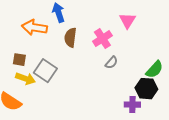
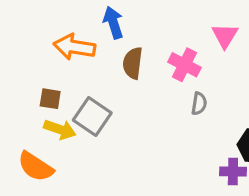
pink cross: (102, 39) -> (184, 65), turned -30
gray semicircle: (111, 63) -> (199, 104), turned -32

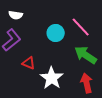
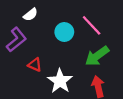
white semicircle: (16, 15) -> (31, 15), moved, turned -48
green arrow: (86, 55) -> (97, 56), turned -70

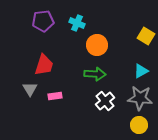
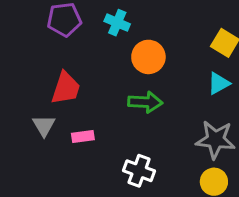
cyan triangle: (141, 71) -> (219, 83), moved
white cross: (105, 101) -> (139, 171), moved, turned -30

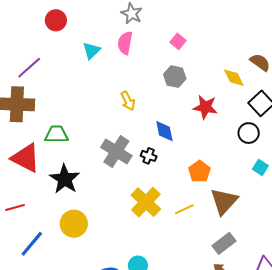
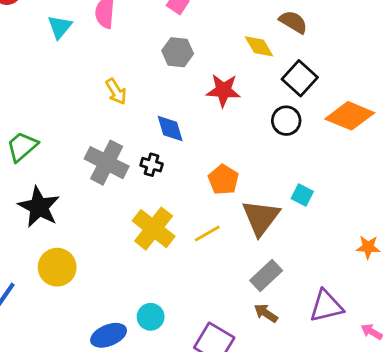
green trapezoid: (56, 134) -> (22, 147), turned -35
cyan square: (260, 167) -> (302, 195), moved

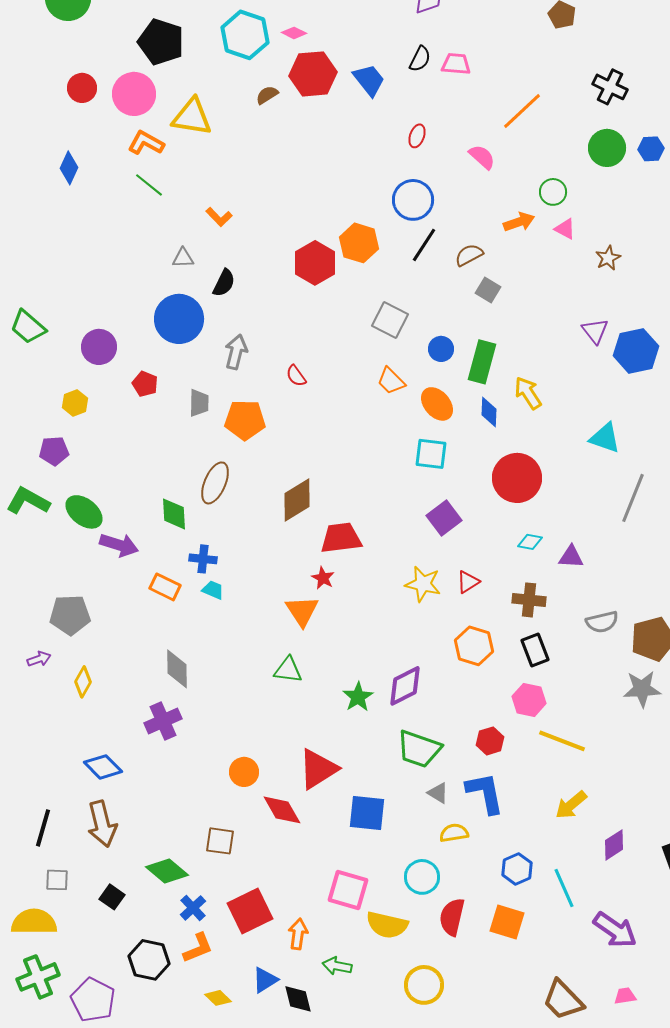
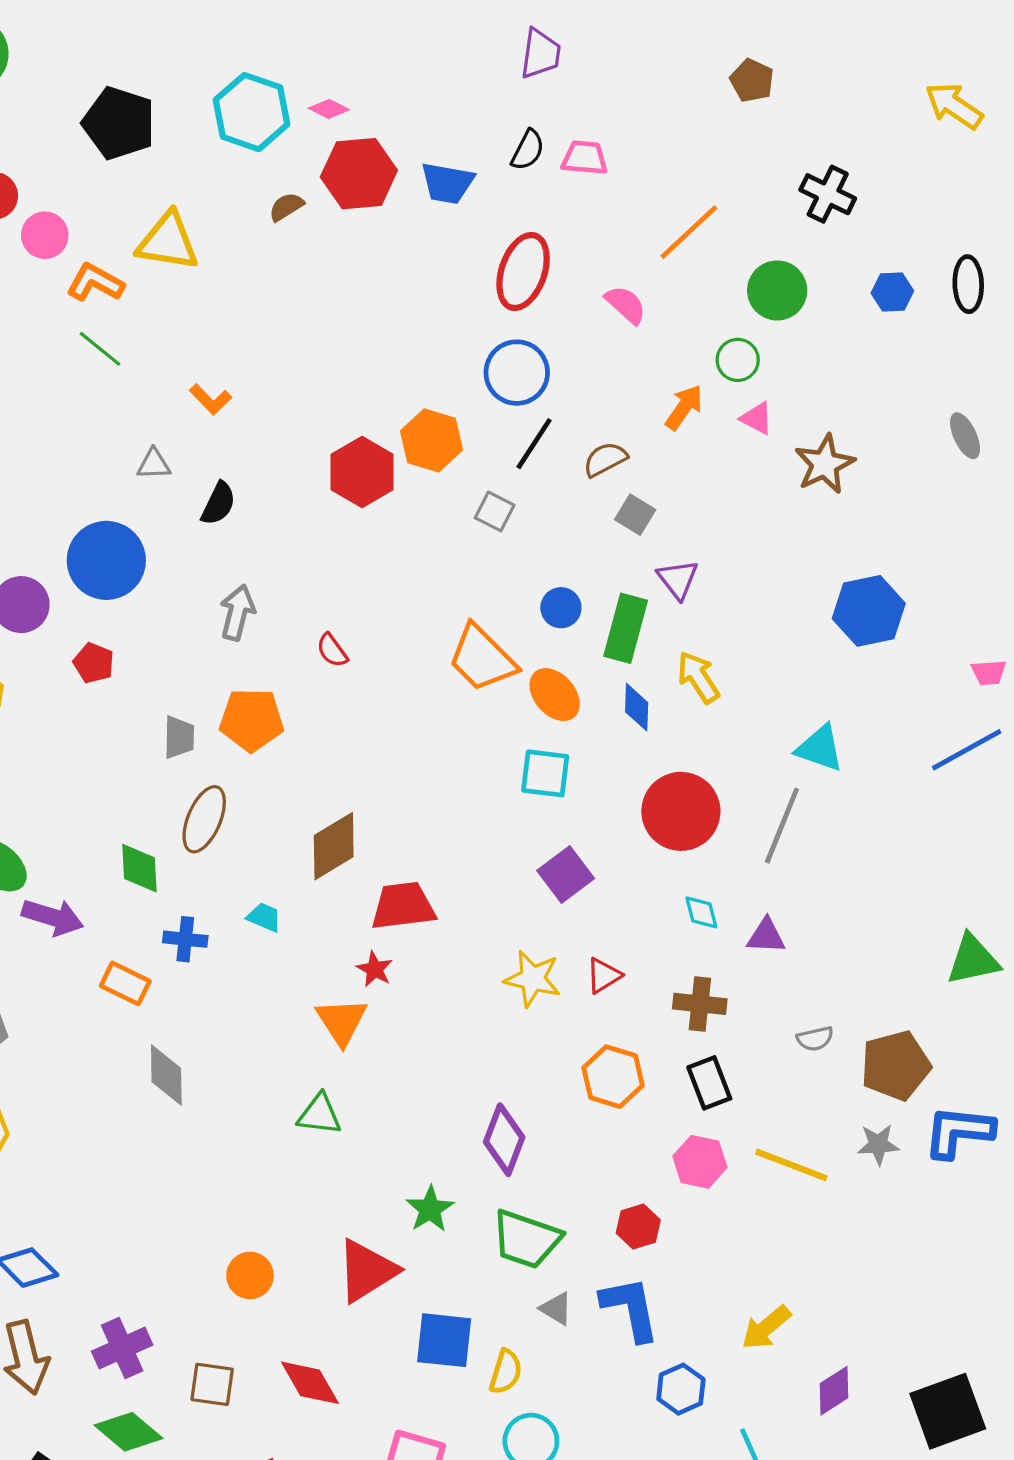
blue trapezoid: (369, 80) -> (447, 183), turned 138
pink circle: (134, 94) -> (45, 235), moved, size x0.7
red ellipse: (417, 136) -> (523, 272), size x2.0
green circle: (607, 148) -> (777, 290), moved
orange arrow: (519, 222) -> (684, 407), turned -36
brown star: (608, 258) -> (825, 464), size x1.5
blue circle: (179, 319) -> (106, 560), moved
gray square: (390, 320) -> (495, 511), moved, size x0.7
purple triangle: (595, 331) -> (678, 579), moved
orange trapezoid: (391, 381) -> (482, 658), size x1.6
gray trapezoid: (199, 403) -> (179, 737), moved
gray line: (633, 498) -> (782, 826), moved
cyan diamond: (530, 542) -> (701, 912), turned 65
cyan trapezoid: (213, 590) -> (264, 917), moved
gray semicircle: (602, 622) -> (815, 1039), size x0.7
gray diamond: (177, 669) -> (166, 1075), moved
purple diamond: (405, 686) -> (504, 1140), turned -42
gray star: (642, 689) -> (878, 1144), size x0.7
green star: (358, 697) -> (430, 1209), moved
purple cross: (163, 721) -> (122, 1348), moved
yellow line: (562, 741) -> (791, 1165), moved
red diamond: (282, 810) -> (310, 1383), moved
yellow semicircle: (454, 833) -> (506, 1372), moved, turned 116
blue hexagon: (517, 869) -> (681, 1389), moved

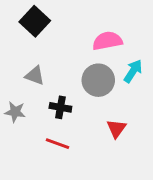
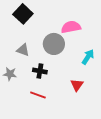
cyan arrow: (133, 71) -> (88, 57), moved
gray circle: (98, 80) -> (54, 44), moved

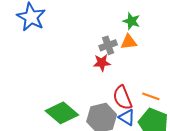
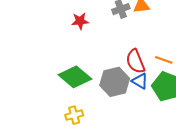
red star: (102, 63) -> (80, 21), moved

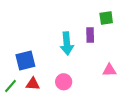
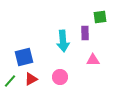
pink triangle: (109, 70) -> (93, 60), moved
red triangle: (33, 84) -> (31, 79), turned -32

(Work to complete) With the pictures omitted, print precisely the lines from the one with "green circle: (607, 148) -> (777, 290), moved" to the final line of the records, both included.

(Reply)
green circle: (607, 148) -> (777, 290), moved
orange arrow: (519, 222) -> (684, 407), turned -36
brown star: (608, 258) -> (825, 464), size x1.5
blue circle: (179, 319) -> (106, 560), moved
gray square: (390, 320) -> (495, 511), moved, size x0.7
purple triangle: (595, 331) -> (678, 579), moved
orange trapezoid: (391, 381) -> (482, 658), size x1.6
gray trapezoid: (199, 403) -> (179, 737), moved
gray line: (633, 498) -> (782, 826), moved
cyan diamond: (530, 542) -> (701, 912), turned 65
cyan trapezoid: (213, 590) -> (264, 917), moved
gray semicircle: (602, 622) -> (815, 1039), size x0.7
gray diamond: (177, 669) -> (166, 1075), moved
purple diamond: (405, 686) -> (504, 1140), turned -42
gray star: (642, 689) -> (878, 1144), size x0.7
green star: (358, 697) -> (430, 1209), moved
purple cross: (163, 721) -> (122, 1348), moved
yellow line: (562, 741) -> (791, 1165), moved
red diamond: (282, 810) -> (310, 1383), moved
yellow semicircle: (454, 833) -> (506, 1372), moved, turned 116
blue hexagon: (517, 869) -> (681, 1389), moved

cyan arrow: (133, 71) -> (88, 57), moved
gray circle: (98, 80) -> (54, 44), moved

red star: (102, 63) -> (80, 21), moved

pink triangle: (109, 70) -> (93, 60), moved
red triangle: (33, 84) -> (31, 79), turned -32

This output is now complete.